WORK TASK: Check every line of the data below for the string "capsule", and copy the ones that hold it.

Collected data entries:
= Beginning of Section =
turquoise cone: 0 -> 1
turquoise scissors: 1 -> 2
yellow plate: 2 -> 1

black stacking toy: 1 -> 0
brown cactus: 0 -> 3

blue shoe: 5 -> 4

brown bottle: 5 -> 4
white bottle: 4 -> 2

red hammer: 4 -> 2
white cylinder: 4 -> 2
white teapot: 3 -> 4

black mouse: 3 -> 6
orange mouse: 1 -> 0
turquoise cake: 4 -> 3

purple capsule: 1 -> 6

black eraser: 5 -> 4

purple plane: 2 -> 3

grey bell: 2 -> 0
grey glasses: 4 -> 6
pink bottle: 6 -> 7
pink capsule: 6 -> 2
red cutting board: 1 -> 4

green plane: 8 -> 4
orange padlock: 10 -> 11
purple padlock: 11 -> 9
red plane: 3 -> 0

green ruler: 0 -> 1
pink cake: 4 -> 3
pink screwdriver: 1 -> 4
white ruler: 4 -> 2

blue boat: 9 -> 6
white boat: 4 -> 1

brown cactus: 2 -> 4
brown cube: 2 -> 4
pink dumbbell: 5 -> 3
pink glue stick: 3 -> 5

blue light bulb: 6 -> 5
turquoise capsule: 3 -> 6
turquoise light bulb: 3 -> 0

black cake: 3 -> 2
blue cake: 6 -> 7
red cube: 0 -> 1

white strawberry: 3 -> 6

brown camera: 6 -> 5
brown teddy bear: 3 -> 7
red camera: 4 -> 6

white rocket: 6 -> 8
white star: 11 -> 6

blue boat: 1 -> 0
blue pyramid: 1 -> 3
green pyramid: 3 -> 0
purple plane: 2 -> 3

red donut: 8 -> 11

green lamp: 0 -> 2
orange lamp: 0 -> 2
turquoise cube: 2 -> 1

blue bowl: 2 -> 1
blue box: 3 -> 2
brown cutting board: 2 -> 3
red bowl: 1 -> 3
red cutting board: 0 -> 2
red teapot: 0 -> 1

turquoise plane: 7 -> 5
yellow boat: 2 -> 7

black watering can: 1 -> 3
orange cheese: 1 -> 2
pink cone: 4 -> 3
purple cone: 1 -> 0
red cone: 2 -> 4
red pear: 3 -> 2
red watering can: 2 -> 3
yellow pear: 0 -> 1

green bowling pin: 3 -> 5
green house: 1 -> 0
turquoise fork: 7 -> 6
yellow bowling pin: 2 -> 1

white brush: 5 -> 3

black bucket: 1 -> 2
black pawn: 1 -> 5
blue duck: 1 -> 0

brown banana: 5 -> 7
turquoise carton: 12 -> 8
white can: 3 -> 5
= End of Section =
SOLUTION:
purple capsule: 1 -> 6
pink capsule: 6 -> 2
turquoise capsule: 3 -> 6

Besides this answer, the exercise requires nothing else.